# TASK OBJECTIVE
Each of the lines from the one that contains "(768, 574) = (757, 282): black" to the end of the entries below should be output exactly.
=== ENTRIES PROVIDED ===
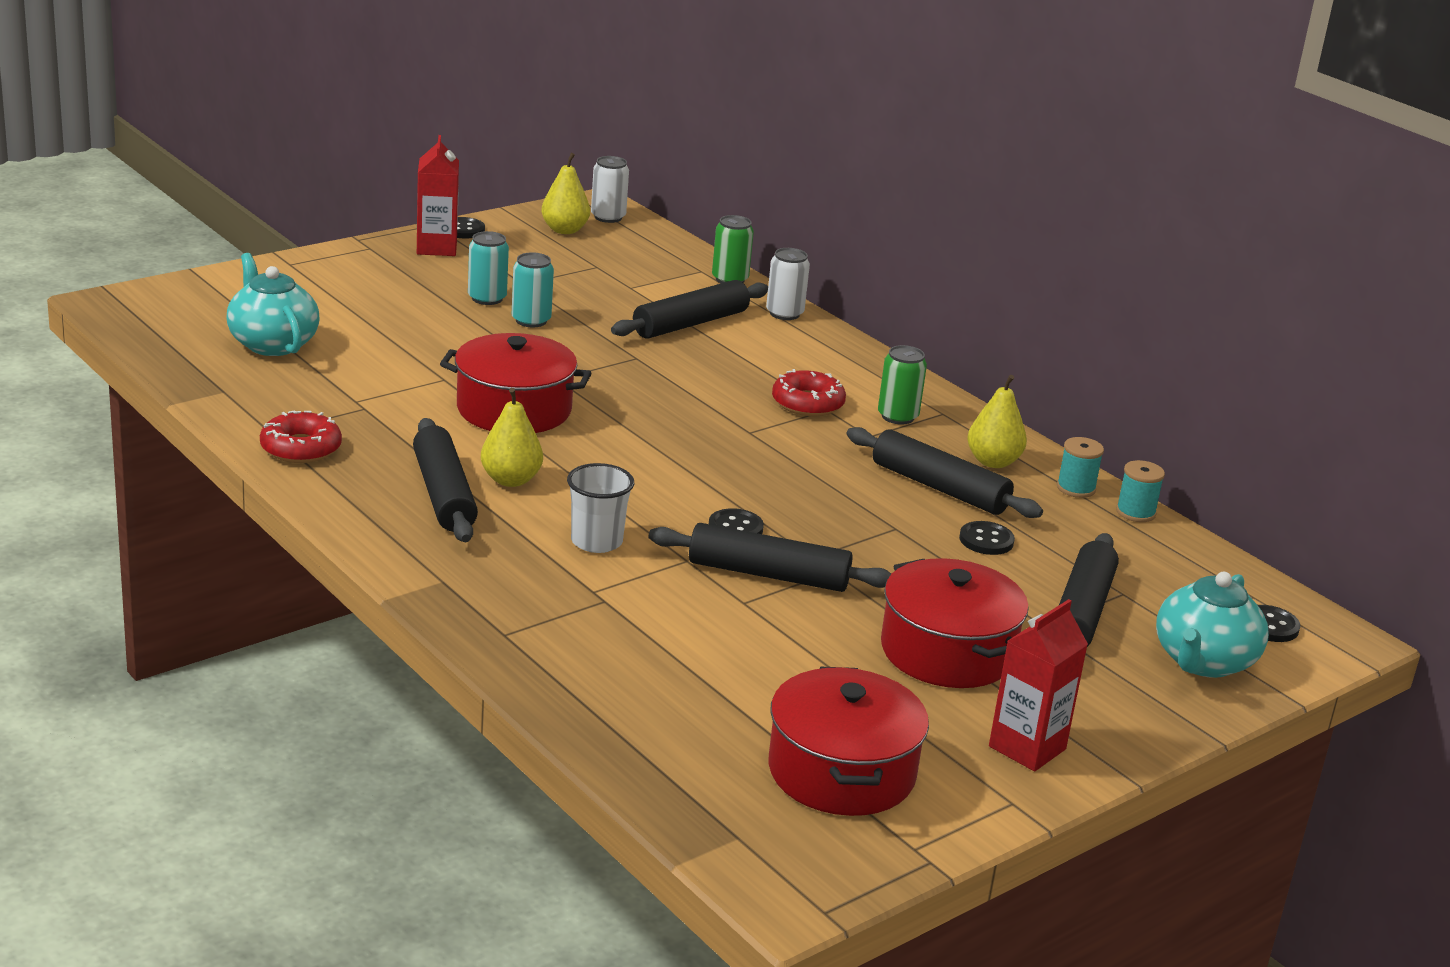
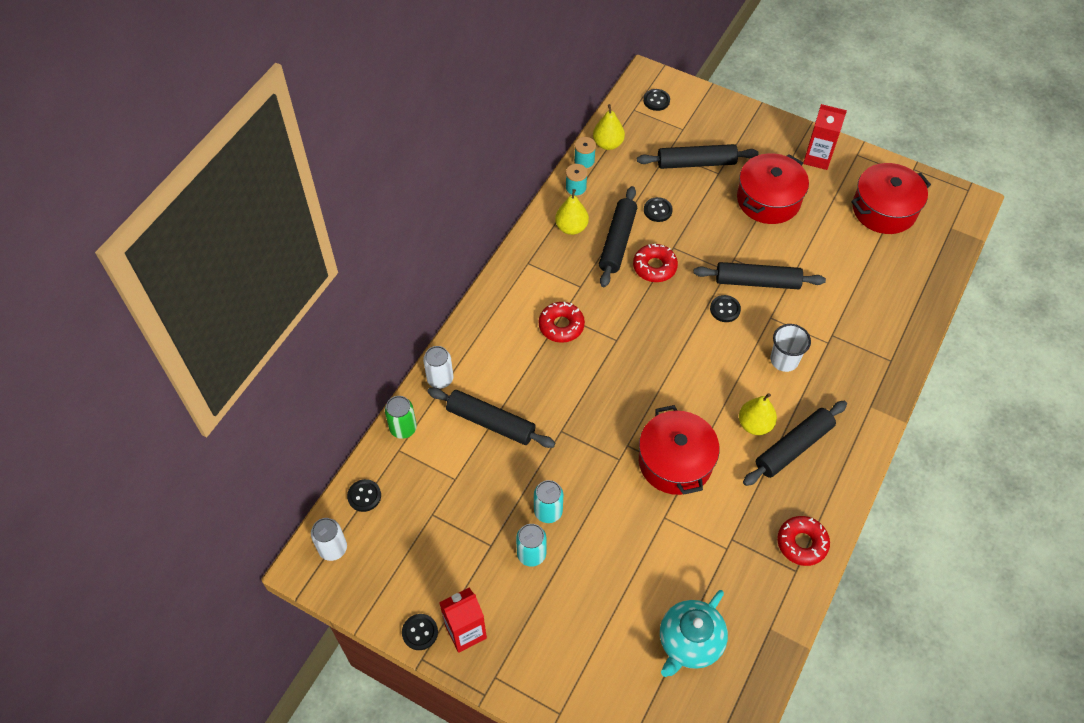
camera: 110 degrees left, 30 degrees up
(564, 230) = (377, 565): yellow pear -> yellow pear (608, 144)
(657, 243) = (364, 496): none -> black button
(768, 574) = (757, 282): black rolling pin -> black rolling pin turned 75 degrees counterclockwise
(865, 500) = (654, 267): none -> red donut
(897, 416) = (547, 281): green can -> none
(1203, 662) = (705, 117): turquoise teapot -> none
===
# OUTPUT FOR THIS EXERCISE
(768, 574) = (757, 282): black rolling pin -> black rolling pin turned 75 degrees counterclockwise
(865, 500) = (654, 267): none -> red donut
(897, 416) = (547, 281): green can -> none
(1203, 662) = (705, 117): turquoise teapot -> none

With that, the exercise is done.